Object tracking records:
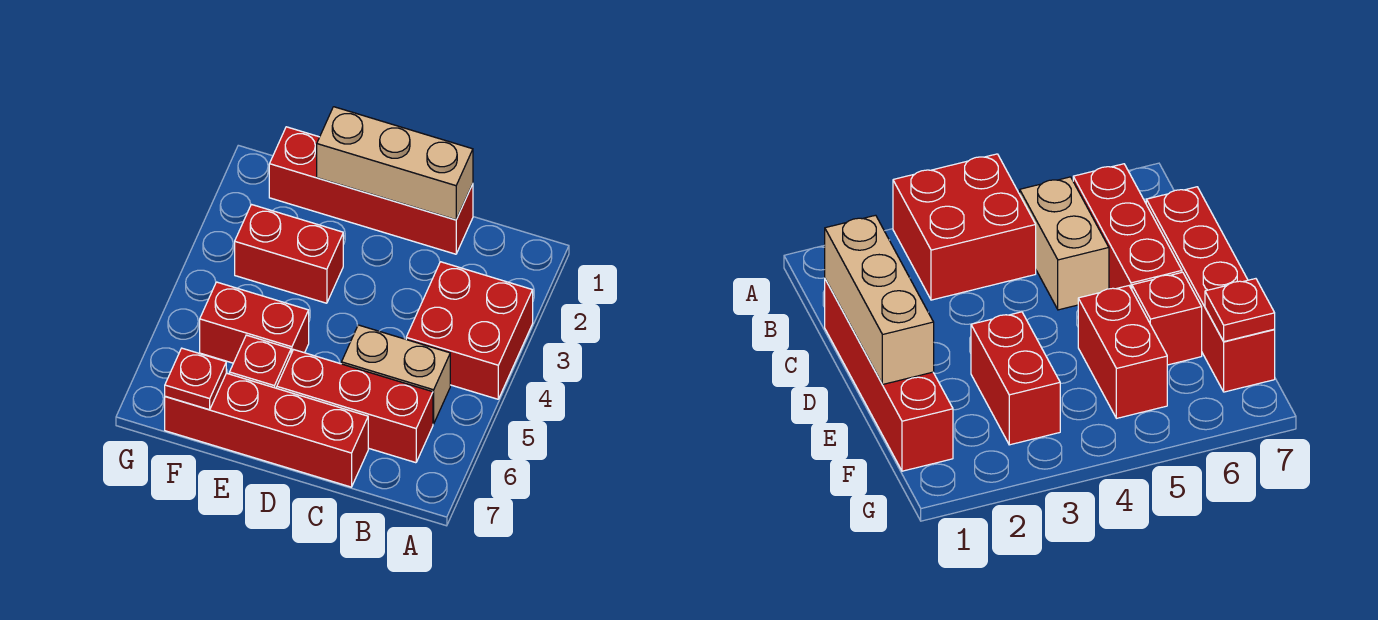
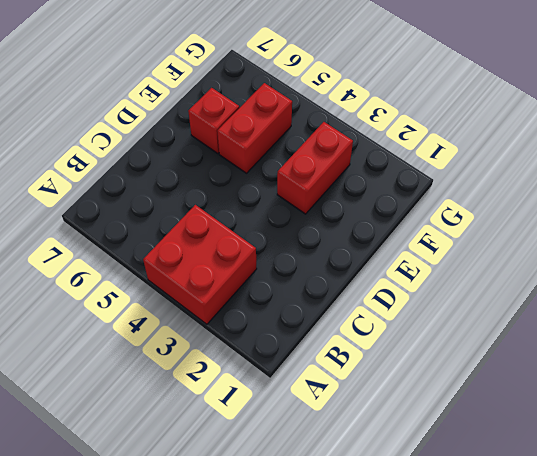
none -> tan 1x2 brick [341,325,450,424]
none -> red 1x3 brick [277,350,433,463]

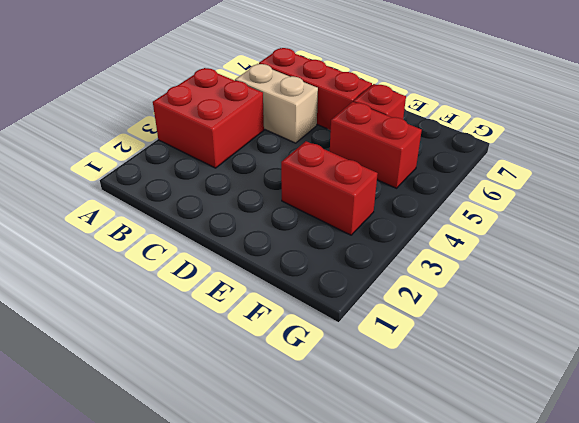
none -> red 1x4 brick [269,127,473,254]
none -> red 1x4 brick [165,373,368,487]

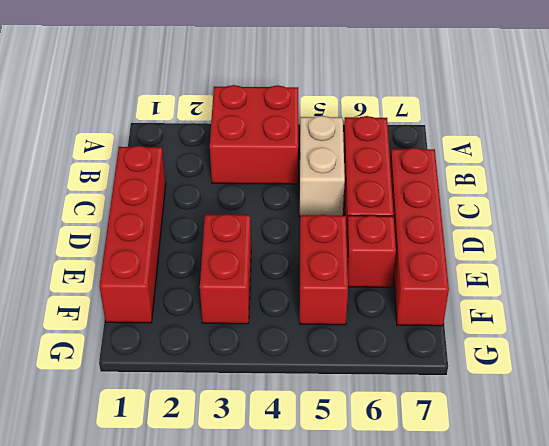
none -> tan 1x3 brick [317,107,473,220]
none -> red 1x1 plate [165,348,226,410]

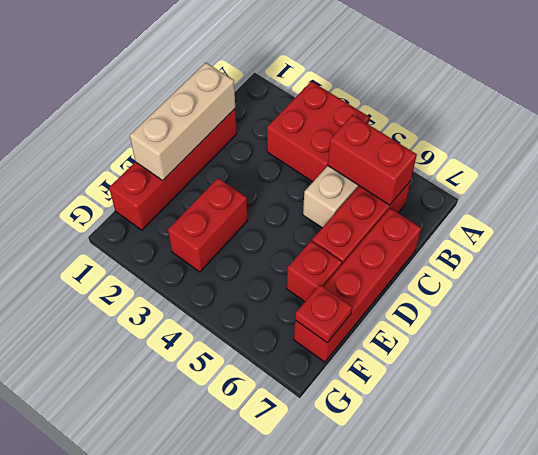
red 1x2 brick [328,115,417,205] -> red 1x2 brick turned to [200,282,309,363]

● Task instructions:
Print all the lines above again exactly, without any pictures.

● Response to this task:
none -> tan 1x2 brick [341,325,450,424]
none -> red 1x3 brick [277,350,433,463]

none -> red 1x4 brick [269,127,473,254]
none -> red 1x4 brick [165,373,368,487]

none -> tan 1x3 brick [317,107,473,220]
none -> red 1x1 plate [165,348,226,410]

red 1x2 brick [328,115,417,205] -> red 1x2 brick turned to [200,282,309,363]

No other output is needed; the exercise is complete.